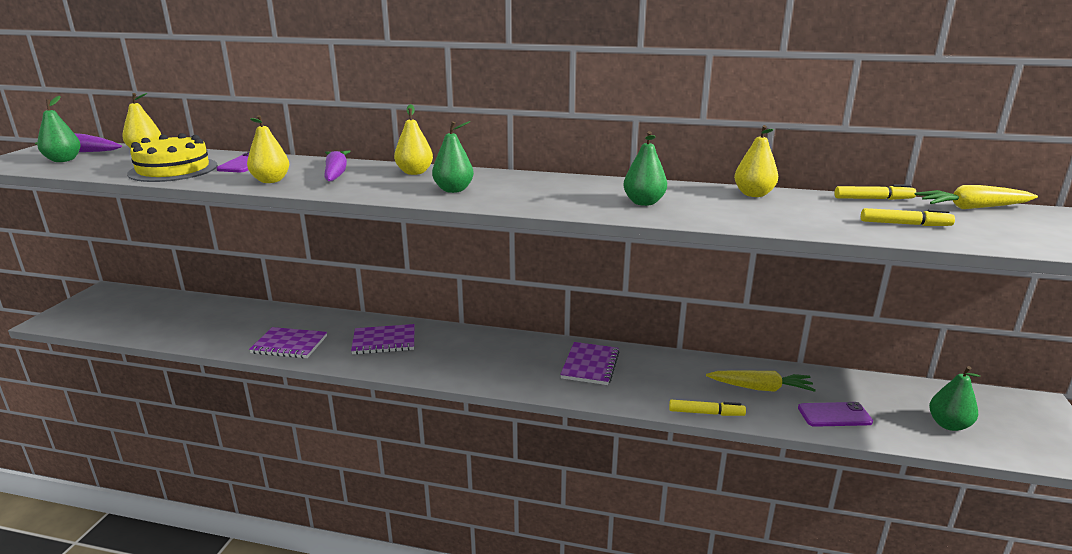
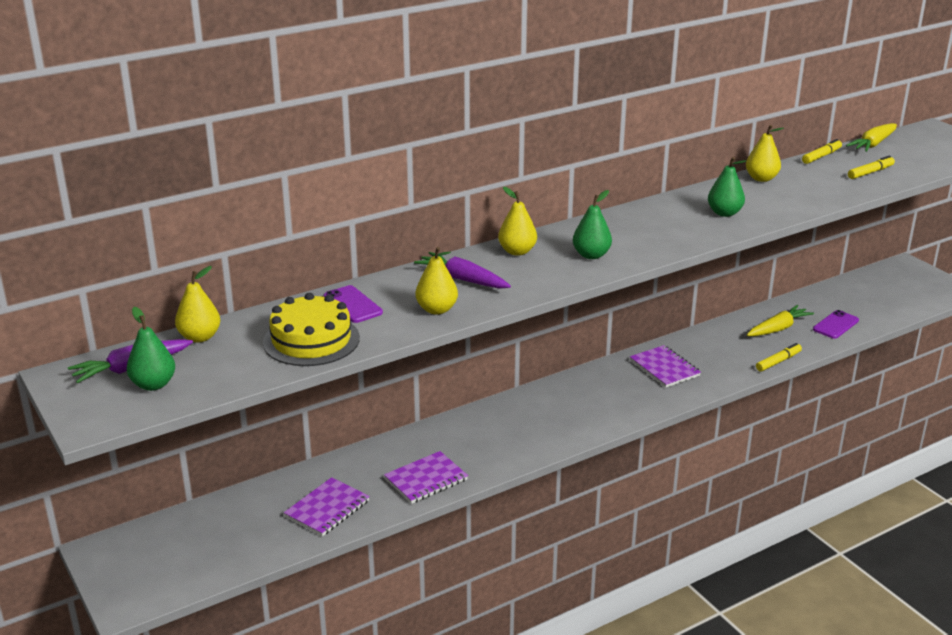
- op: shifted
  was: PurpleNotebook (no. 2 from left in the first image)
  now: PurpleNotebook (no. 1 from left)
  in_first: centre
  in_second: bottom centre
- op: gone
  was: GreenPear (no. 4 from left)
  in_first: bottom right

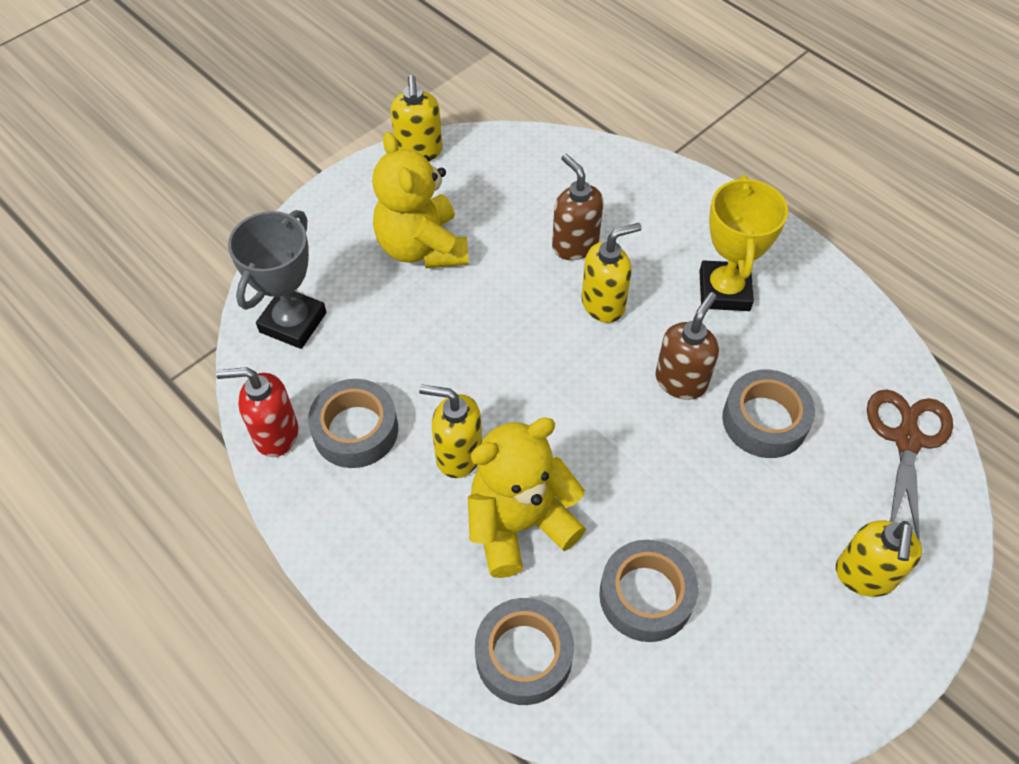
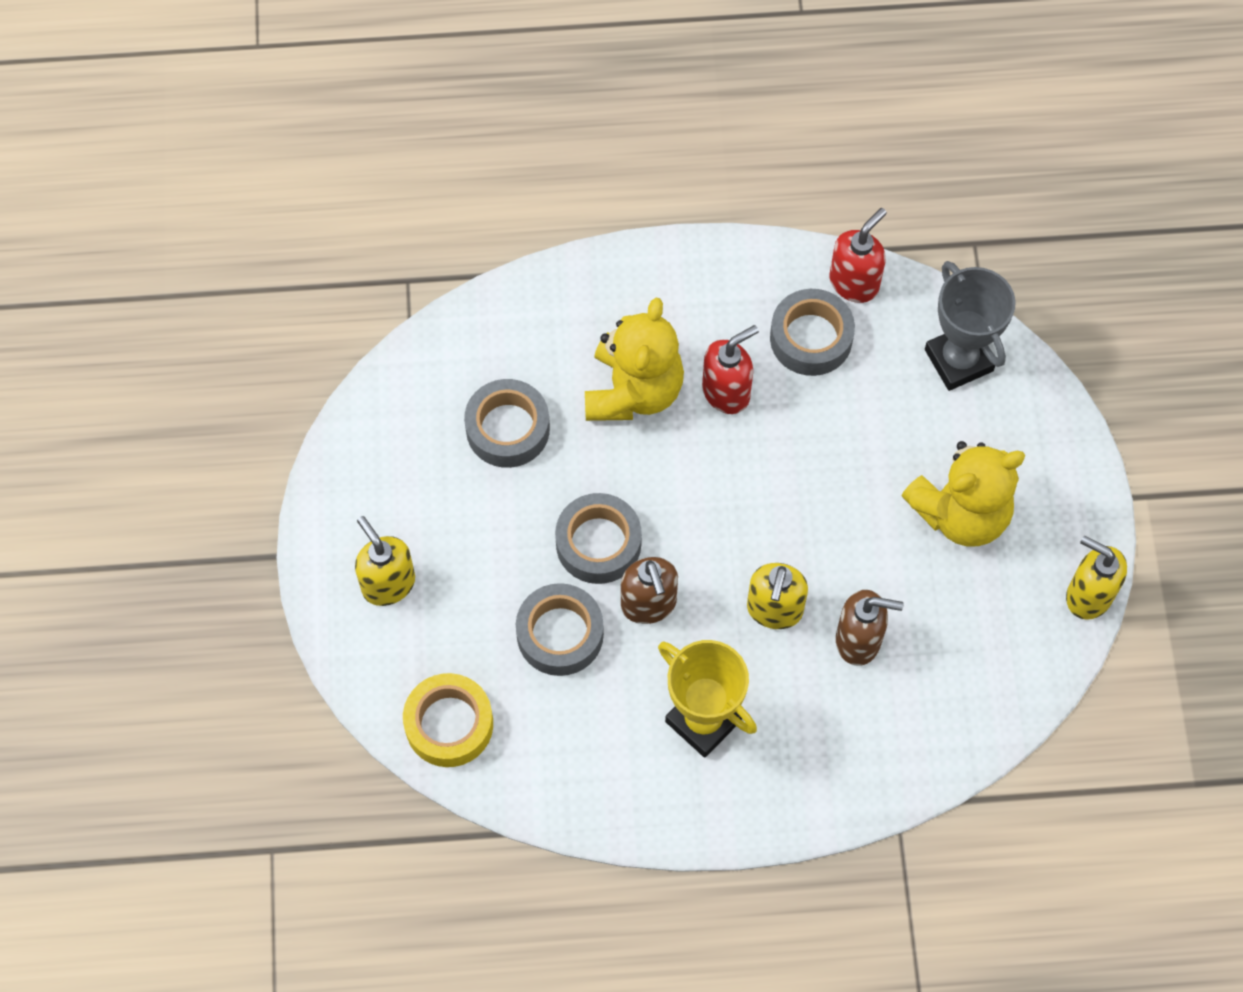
- op: rotated
  was: YellowTeddyBear (no. 1 from left in the first image)
  in_first: top centre
  in_second: middle right
  clockwise: 135
- op: repainted
  was: YellowSoapDispenser (no. 2 from left)
  now: RedSoapDispenser (no. 1 from left)
  in_first: centre
  in_second: centre
- op: swapped
  was: BrownScissors
  now: YellowTape
  in_first: middle right
  in_second: bottom centre
- op: shifted
  was: GreyTape (no. 2 from left in the first image)
  now: GreyTape (no. 3 from left)
  in_first: bottom centre
  in_second: centre

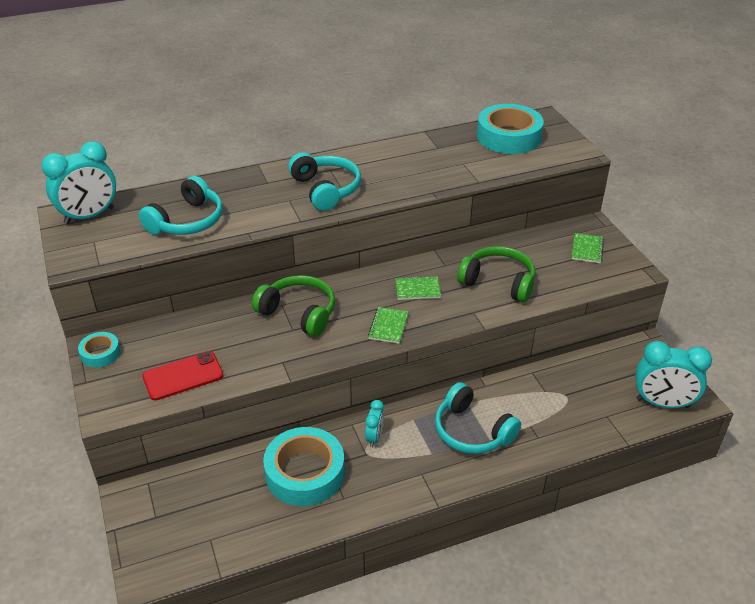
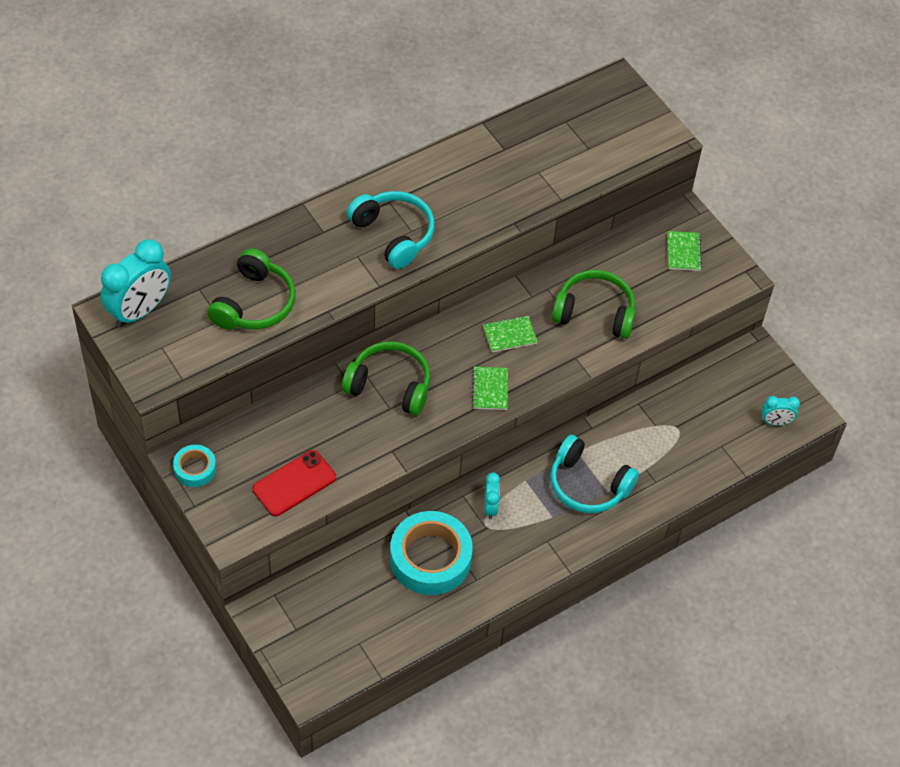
- op: gone
  was: TurquoiseTape (no. 3 from left)
  in_first: top right
- op: repainted
  was: TurquoiseHeadphones (no. 1 from left)
  now: GreenHeadphones (no. 1 from left)
  in_first: middle left
  in_second: middle left
- op: scaled
  was: TurquoiseClock (no. 3 from left)
  in_first: middle right
  in_second: middle right
  ratio: 0.51

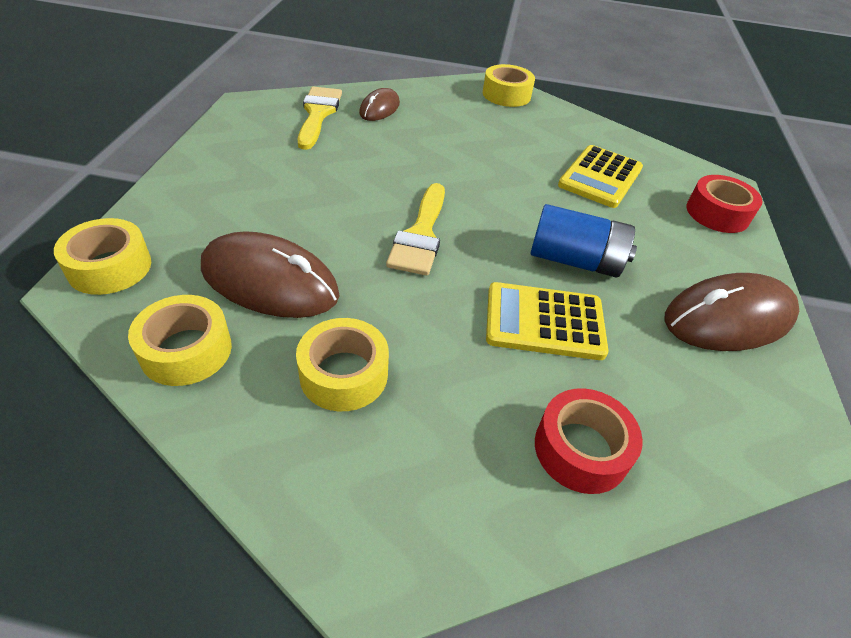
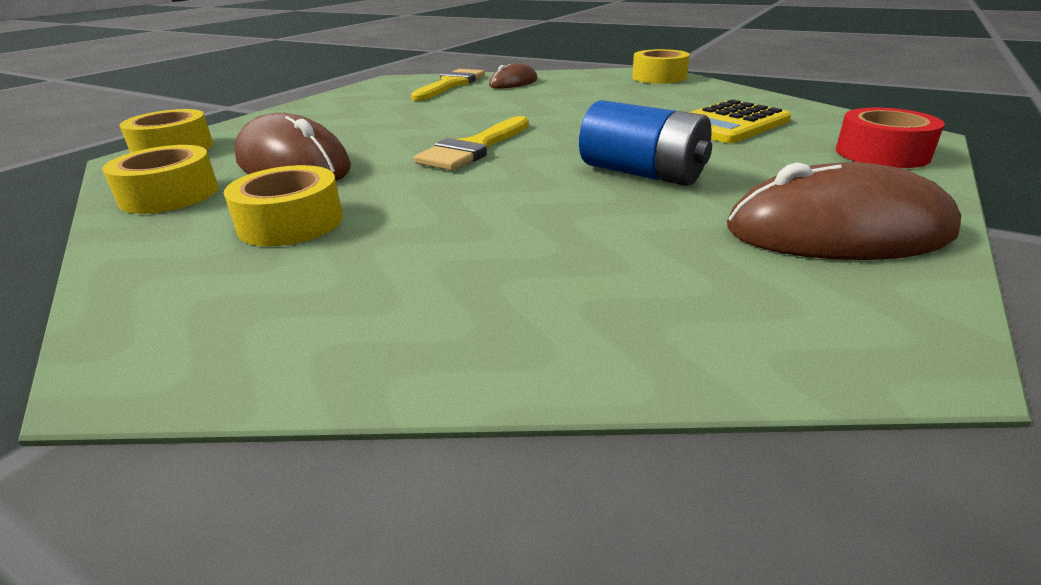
- op: gone
  was: YellowCalculator (no. 1 from left)
  in_first: centre
- op: gone
  was: RedTape (no. 1 from left)
  in_first: bottom right

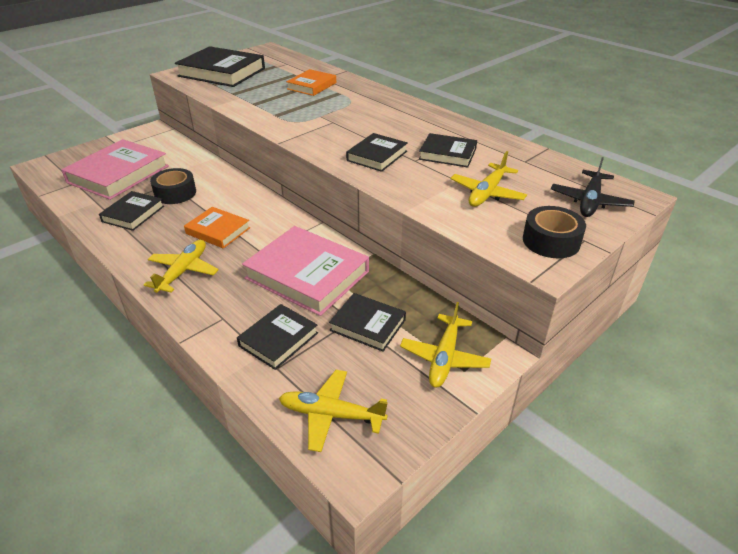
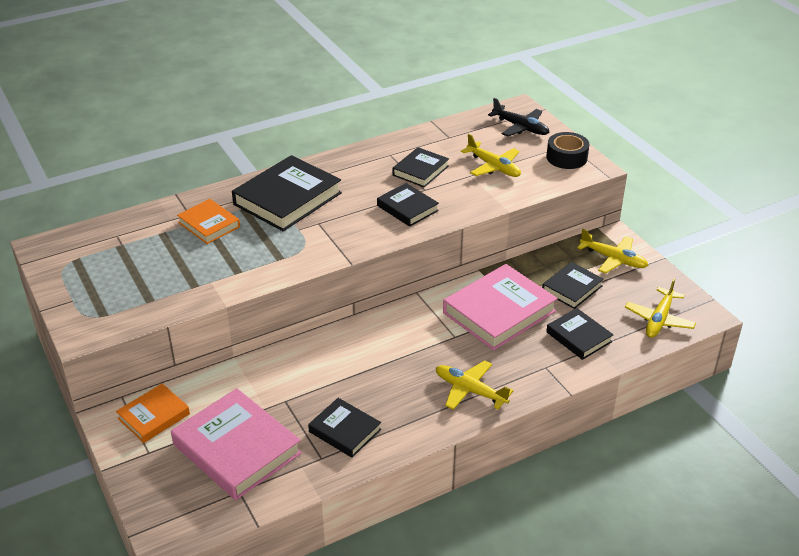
- op: shifted
  was: BlackBook (no. 2 from left in the first image)
  now: BlackBook (no. 1 from left)
  in_first: top left
  in_second: centre
- op: gone
  was: BlackTape (no. 1 from left)
  in_first: middle left
- op: shifted
  was: OrangeBook (no. 1 from left)
  in_first: middle left
  in_second: bottom left

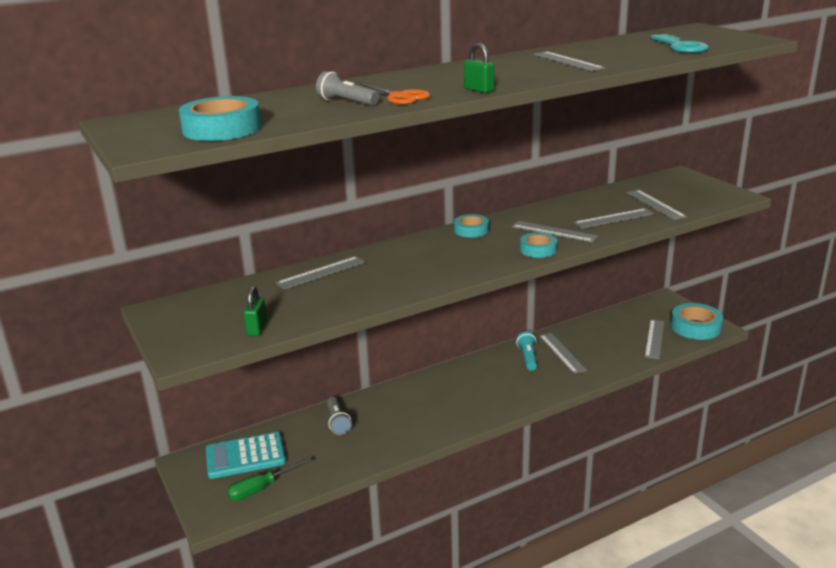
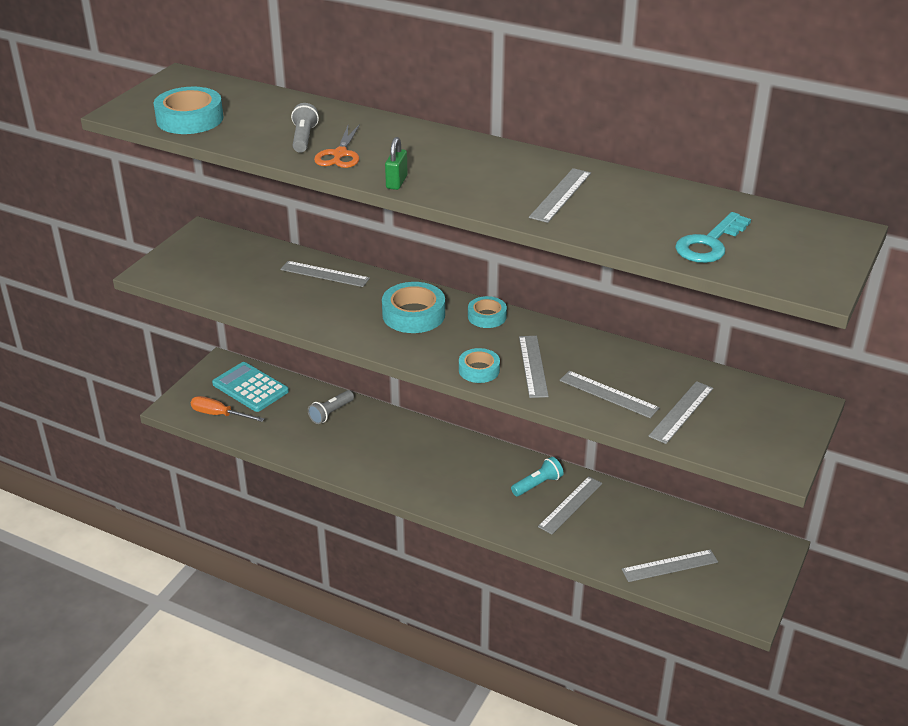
- op: gone
  was: GreenPadlock (no. 1 from left)
  in_first: middle left
- op: shifted
  was: TurquoiseTape (no. 4 from left in the first image)
  now: TurquoiseTape (no. 2 from left)
  in_first: middle right
  in_second: centre
- op: repainted
  was: GreenScrewdriver
  now: OrangeScrewdriver
  in_first: bottom left
  in_second: middle left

◇ ◇ ◇ ◇ ◇

The exact lines of the material above starting at the one that contains "was: PurpleNotebook (no." and ending at the one that contains "was: GreenPear (no. 4 from left)" are what to retype; leave out everything else.

• _Result of the exercise_
  was: PurpleNotebook (no. 2 from left in the first image)
  now: PurpleNotebook (no. 1 from left)
  in_first: centre
  in_second: bottom centre
- op: gone
  was: GreenPear (no. 4 from left)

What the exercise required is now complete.